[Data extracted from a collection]
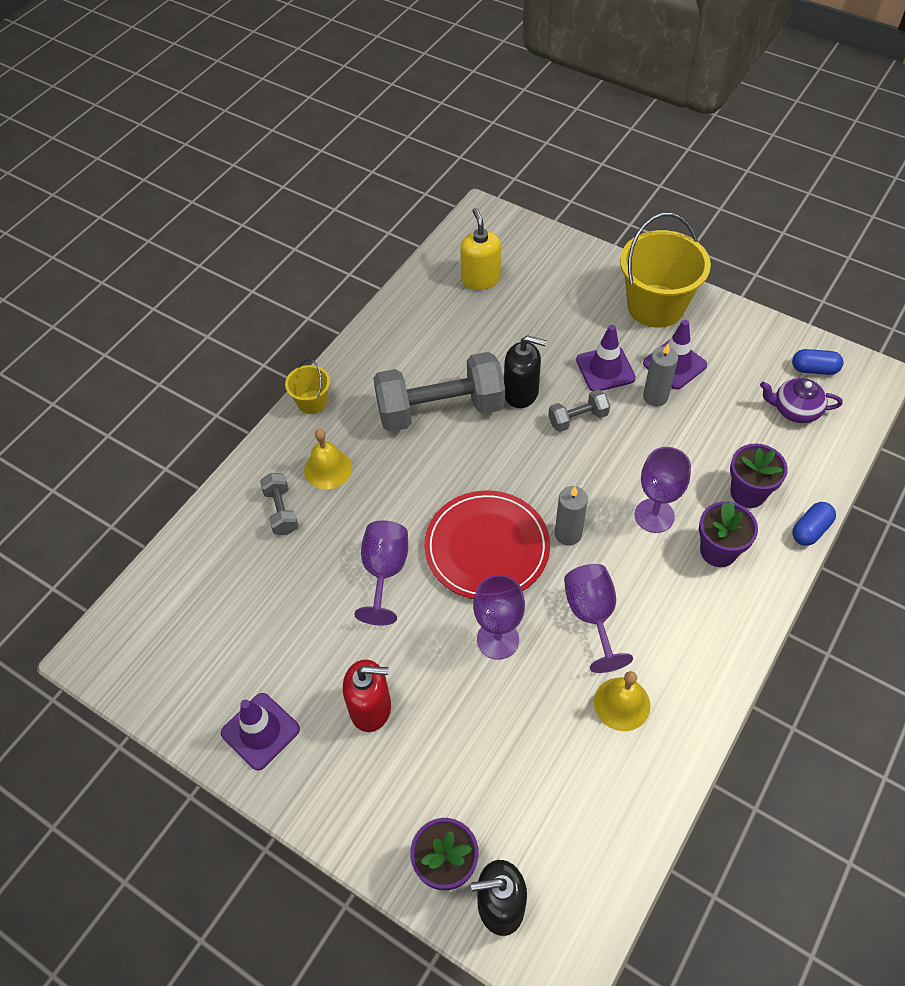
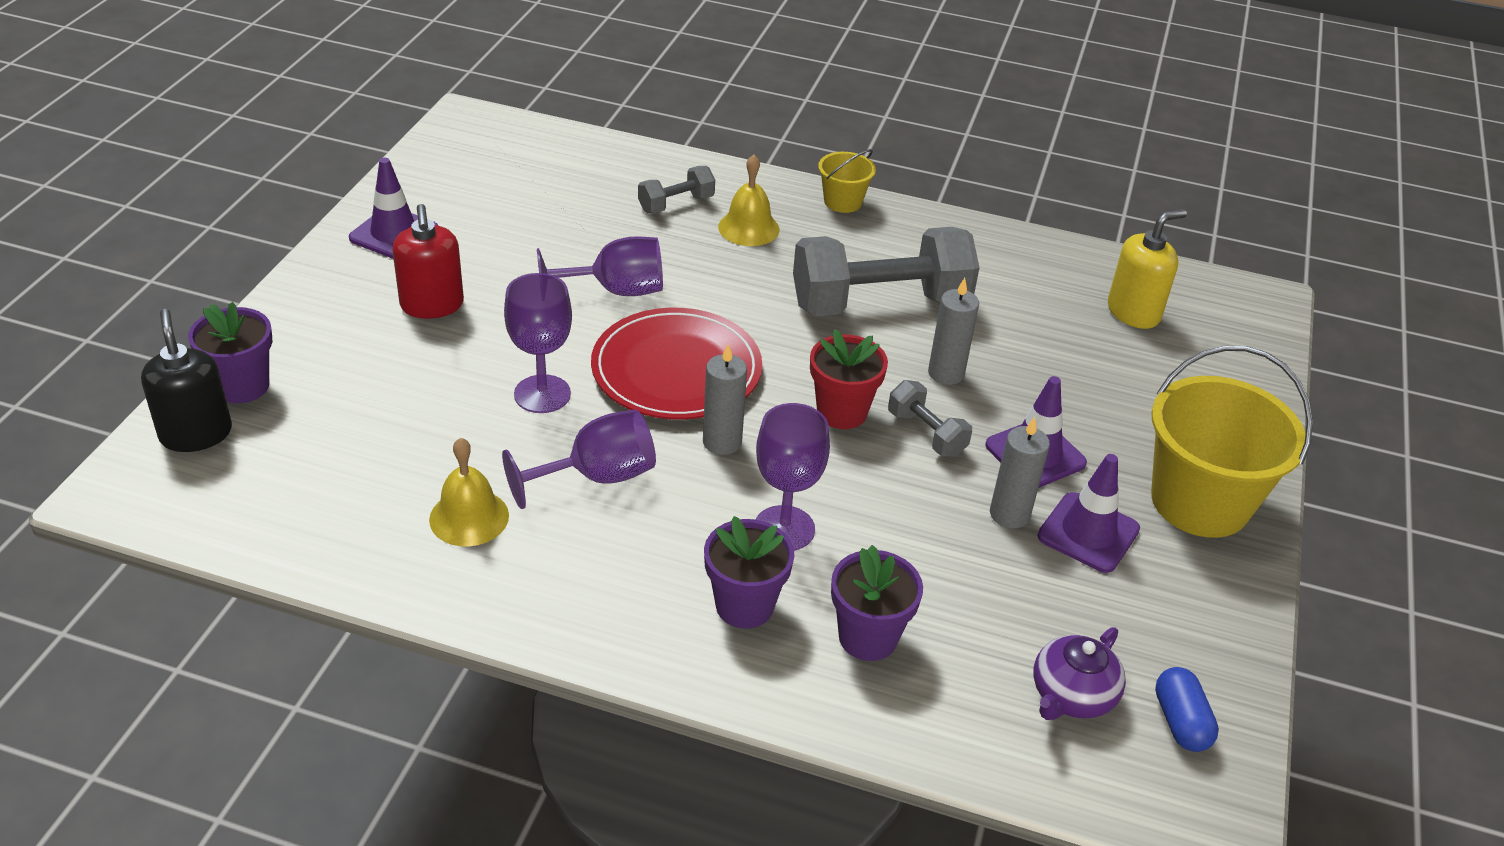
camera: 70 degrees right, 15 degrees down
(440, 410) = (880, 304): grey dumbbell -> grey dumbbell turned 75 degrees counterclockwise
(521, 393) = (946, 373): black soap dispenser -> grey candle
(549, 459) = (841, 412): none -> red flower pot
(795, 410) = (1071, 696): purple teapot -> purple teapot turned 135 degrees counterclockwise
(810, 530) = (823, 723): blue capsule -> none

--

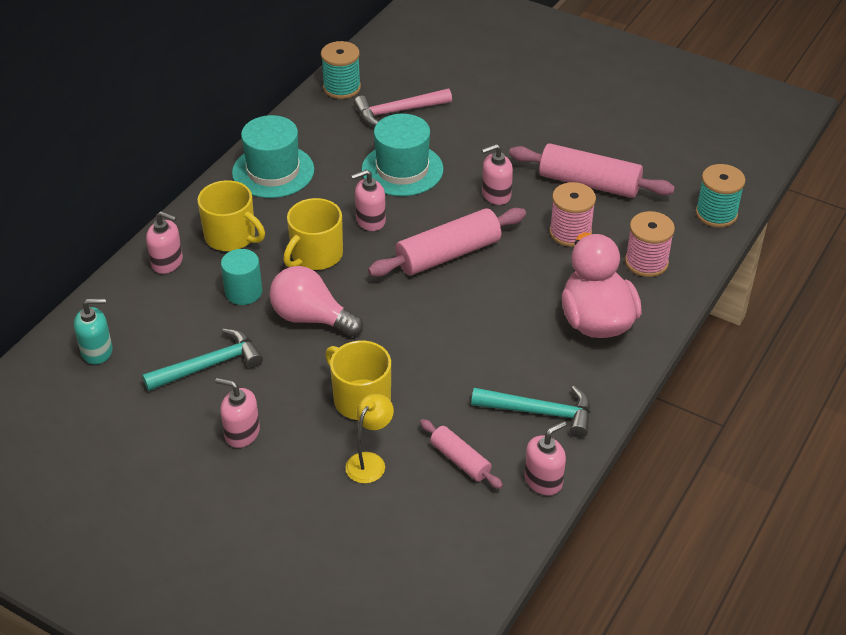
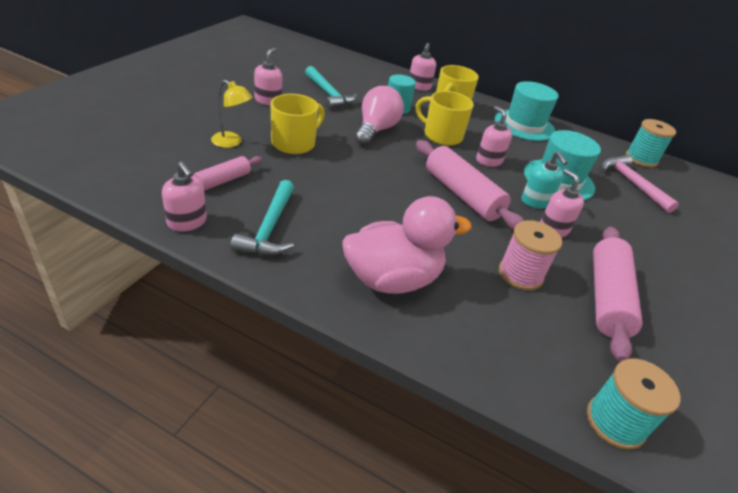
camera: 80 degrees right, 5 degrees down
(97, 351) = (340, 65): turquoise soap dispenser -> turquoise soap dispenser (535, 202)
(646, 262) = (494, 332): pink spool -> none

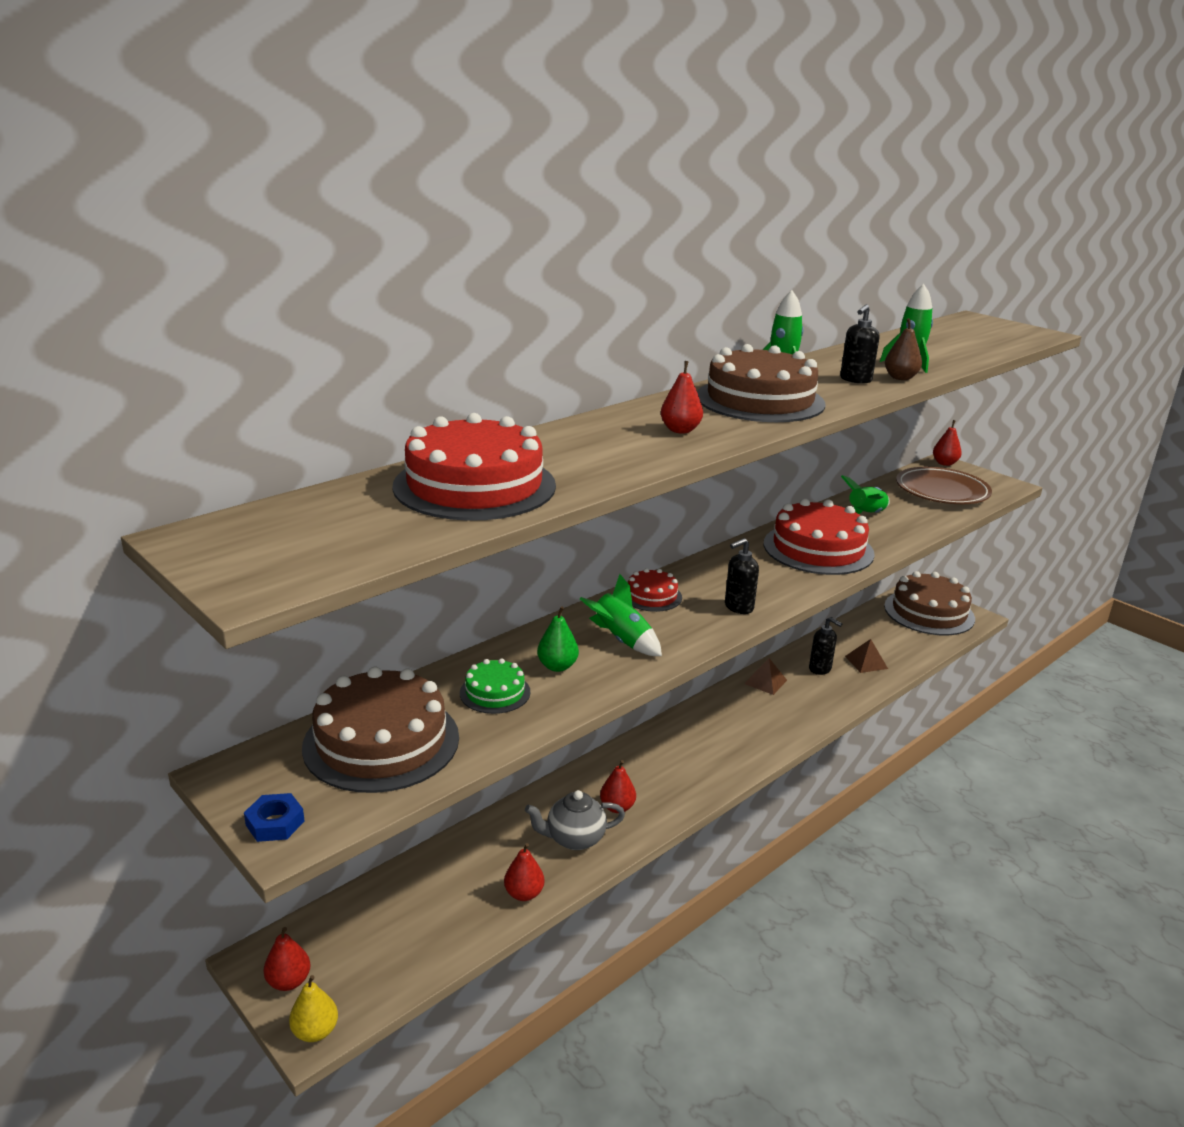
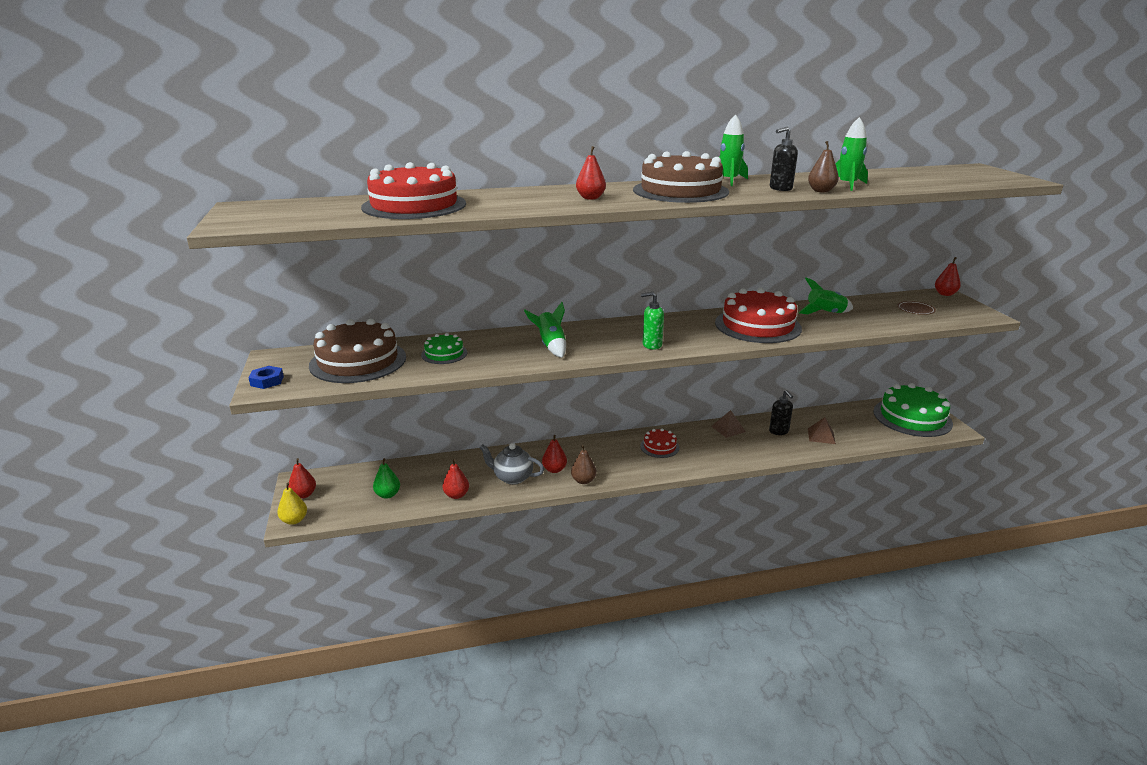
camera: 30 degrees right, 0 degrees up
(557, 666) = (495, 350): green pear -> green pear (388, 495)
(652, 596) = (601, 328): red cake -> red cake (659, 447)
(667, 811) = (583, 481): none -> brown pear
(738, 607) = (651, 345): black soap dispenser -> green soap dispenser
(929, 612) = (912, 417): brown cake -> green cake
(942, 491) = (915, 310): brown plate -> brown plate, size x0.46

## PROBLEM TO WORK ON
The lines in the entries above that carry the word "down" must be copied.

## RESULT
camera: 70 degrees right, 15 degrees down
camera: 80 degrees right, 5 degrees down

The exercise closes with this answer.